TASK DIRECTIONS |
Taking the line that contains "(412, 305) = (599, 317): grey" as the first, copy each line exactly up to and including the last line below.

EXCERPTED DATA |

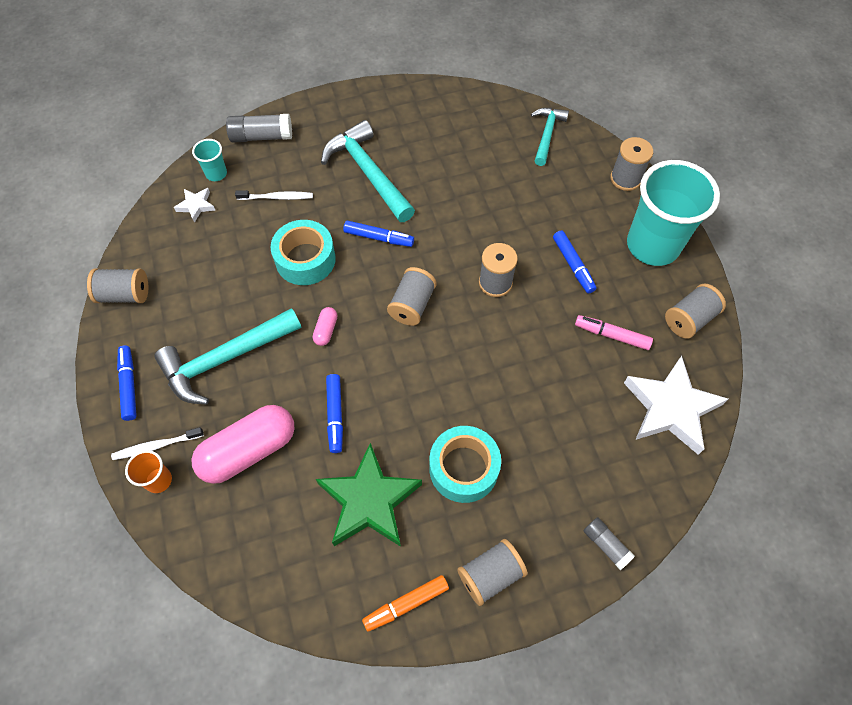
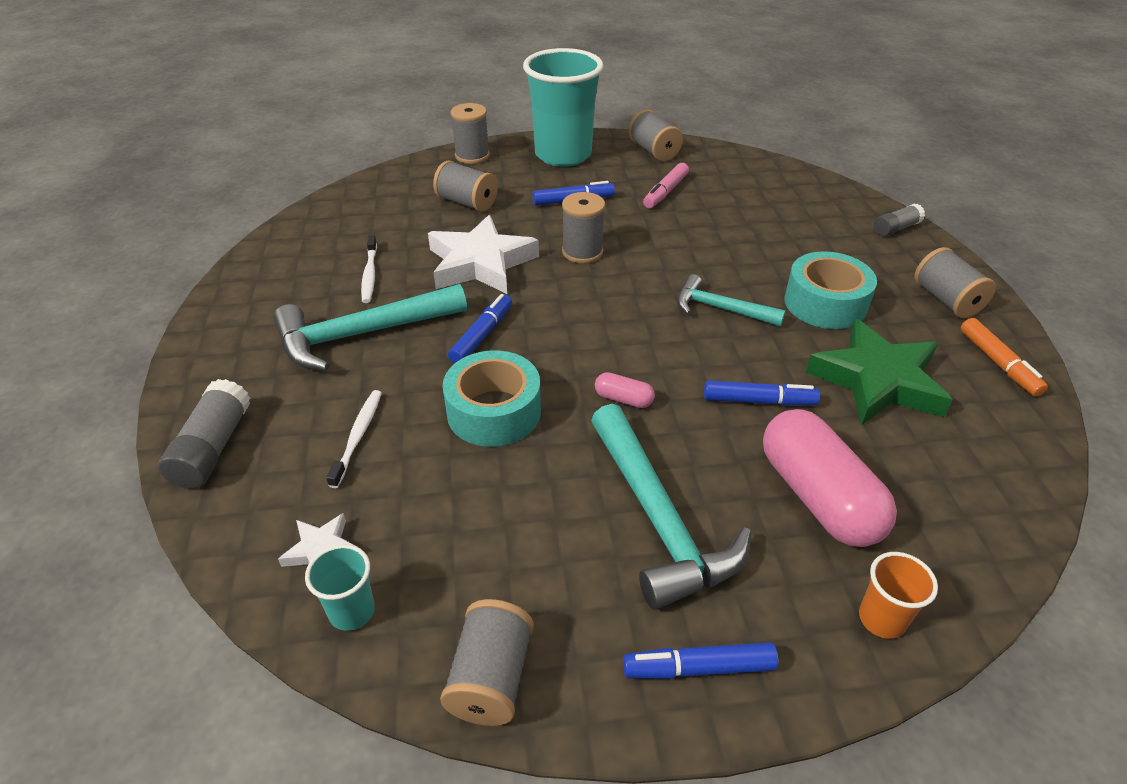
camera: 80 degrees left, 20 degrees down
(156, 446) = (819, 622): white toothbrush -> white toothbrush (370, 274)
(216, 174) = (261, 516): turquoise cup -> turquoise cup (352, 611)
(412, 305) = (599, 317): grey spool -> grey spool (467, 203)
(547, 134) = (383, 191): turquoise hammer -> turquoise hammer (720, 309)
(671, 408) = (749, 175): white star -> white star (480, 263)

EXERCISE OUTPUT |
(412, 305) = (599, 317): grey spool -> grey spool (467, 203)
(547, 134) = (383, 191): turquoise hammer -> turquoise hammer (720, 309)
(671, 408) = (749, 175): white star -> white star (480, 263)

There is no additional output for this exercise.